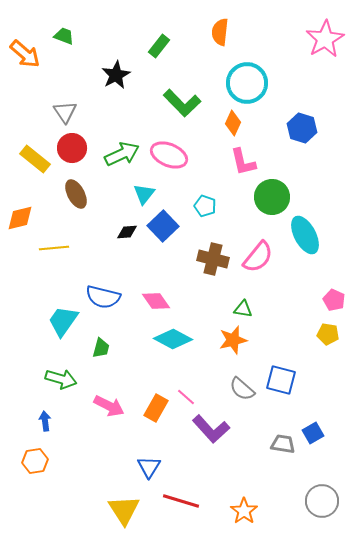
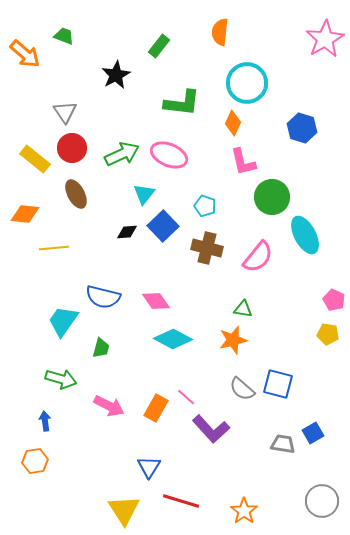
green L-shape at (182, 103): rotated 39 degrees counterclockwise
orange diamond at (20, 218): moved 5 px right, 4 px up; rotated 20 degrees clockwise
brown cross at (213, 259): moved 6 px left, 11 px up
blue square at (281, 380): moved 3 px left, 4 px down
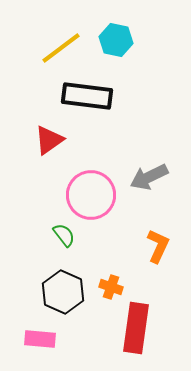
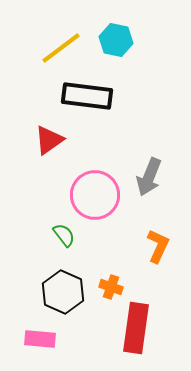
gray arrow: rotated 42 degrees counterclockwise
pink circle: moved 4 px right
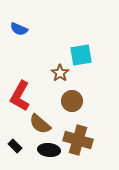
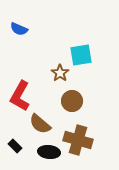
black ellipse: moved 2 px down
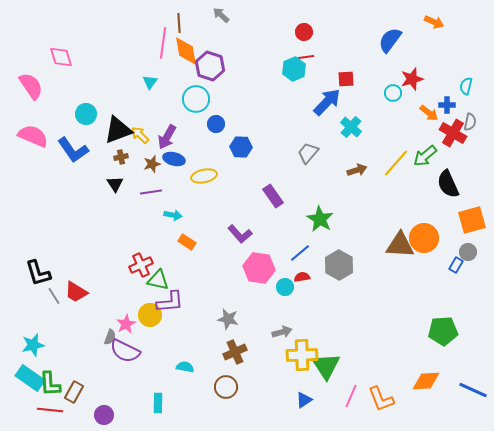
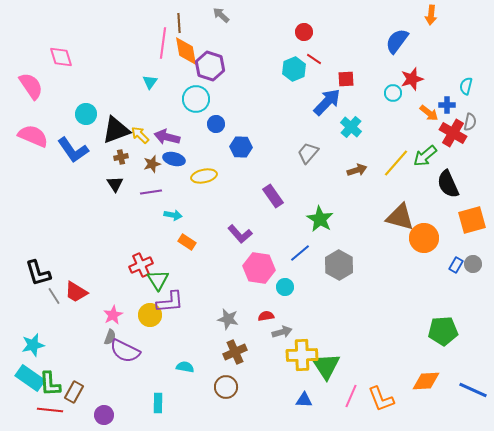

Work instructions.
Skipping all images, print the data above a second time exactly.

Solution to this task.
green L-shape at (182, 103): rotated 39 degrees counterclockwise
orange diamond at (20, 218): moved 5 px right, 4 px up; rotated 20 degrees clockwise
brown cross at (213, 259): moved 6 px left, 11 px up
blue square at (281, 380): moved 3 px left, 4 px down
gray arrow: rotated 42 degrees counterclockwise
pink circle: moved 4 px right
black ellipse: moved 2 px down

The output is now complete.